**Object change descriptions:**
◇ ◇ ◇

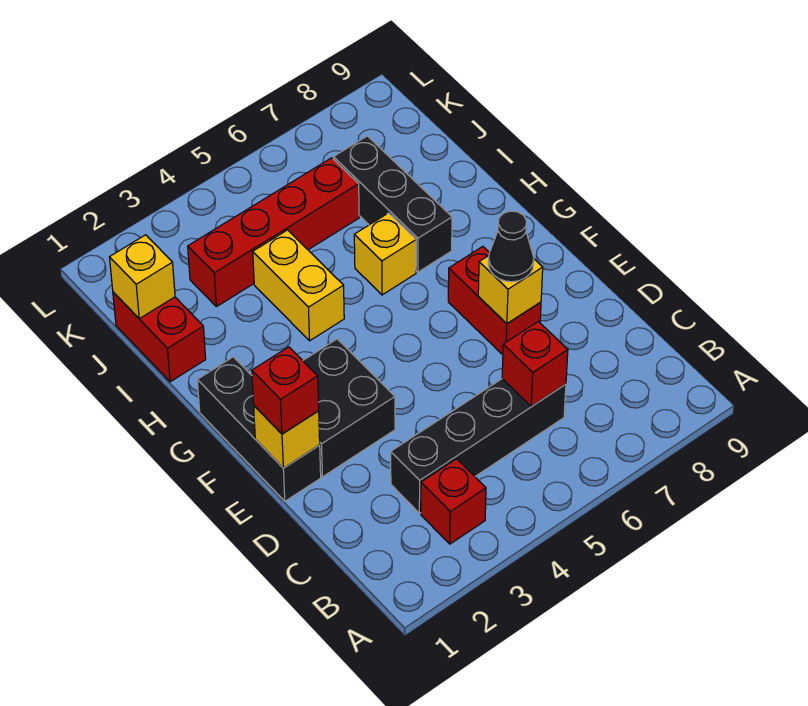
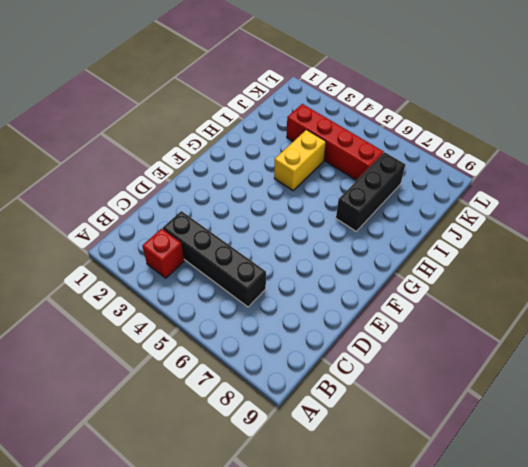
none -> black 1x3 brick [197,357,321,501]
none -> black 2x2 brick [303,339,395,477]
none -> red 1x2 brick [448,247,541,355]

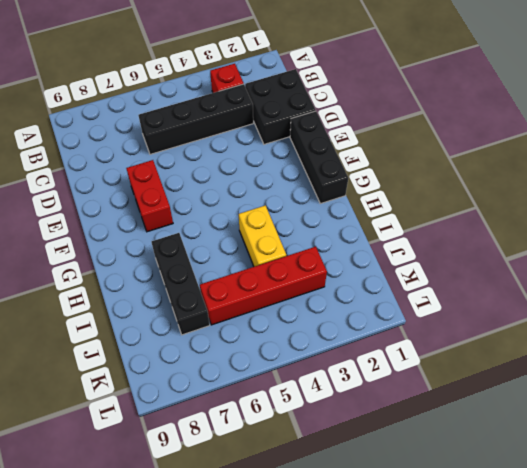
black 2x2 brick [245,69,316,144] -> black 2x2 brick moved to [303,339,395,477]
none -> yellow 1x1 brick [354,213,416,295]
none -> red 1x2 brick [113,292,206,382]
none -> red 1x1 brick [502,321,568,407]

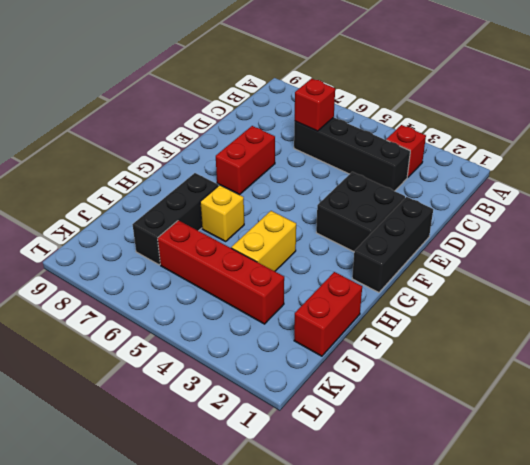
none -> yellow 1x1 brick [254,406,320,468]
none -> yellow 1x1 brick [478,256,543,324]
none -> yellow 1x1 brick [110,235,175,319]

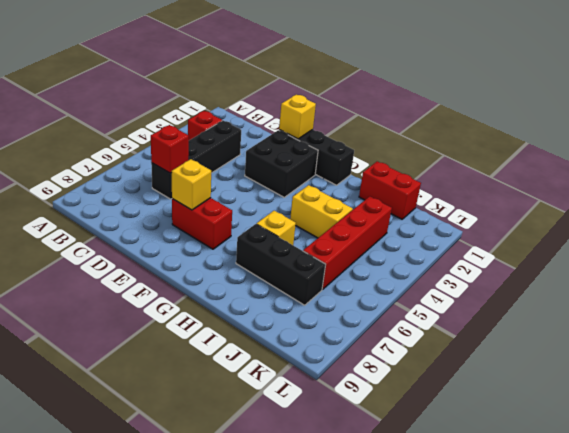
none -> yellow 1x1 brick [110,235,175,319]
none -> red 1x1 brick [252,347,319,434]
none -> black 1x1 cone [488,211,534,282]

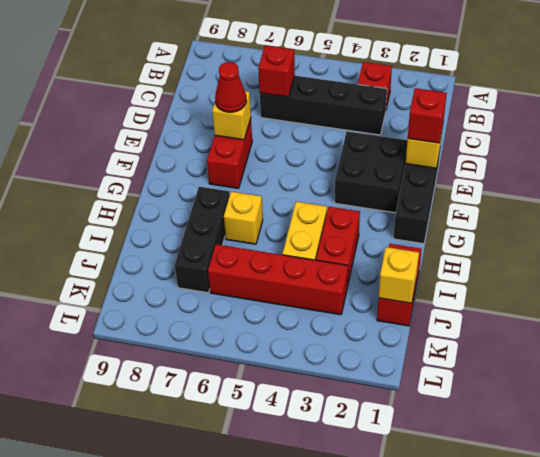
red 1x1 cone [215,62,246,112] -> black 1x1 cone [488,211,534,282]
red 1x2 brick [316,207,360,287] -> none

◇ ◇ ◇

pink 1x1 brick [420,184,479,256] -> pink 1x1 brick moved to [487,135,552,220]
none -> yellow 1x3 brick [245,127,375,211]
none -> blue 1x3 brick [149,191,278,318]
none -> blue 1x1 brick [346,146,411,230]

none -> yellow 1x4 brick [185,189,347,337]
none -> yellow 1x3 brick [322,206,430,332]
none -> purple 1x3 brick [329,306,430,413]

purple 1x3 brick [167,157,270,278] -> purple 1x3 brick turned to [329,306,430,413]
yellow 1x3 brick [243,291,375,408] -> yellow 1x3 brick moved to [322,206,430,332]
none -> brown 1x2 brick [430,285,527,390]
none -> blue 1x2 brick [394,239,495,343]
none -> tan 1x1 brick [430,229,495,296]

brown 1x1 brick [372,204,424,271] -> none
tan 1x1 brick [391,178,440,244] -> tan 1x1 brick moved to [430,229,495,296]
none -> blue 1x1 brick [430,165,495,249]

◇ ◇ ◇

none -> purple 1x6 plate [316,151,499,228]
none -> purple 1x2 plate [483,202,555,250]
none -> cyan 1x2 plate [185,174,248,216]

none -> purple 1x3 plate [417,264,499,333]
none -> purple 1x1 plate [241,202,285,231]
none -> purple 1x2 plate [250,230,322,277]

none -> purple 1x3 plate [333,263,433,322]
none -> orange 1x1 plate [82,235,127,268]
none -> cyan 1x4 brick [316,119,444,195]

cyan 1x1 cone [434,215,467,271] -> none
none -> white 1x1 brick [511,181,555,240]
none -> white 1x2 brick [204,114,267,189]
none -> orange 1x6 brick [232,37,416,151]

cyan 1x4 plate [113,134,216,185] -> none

◇ ◇ ◇

**ASSIGNED TASK:** From the data above, reproduce word for word the lines running from the line with "red 1x1 cone" to the line with "red 1x2 brick [316,207,360,287] -> none", ends included.

**ANSWER BELOW:**
red 1x1 cone [215,62,246,112] -> black 1x1 cone [488,211,534,282]
red 1x2 brick [316,207,360,287] -> none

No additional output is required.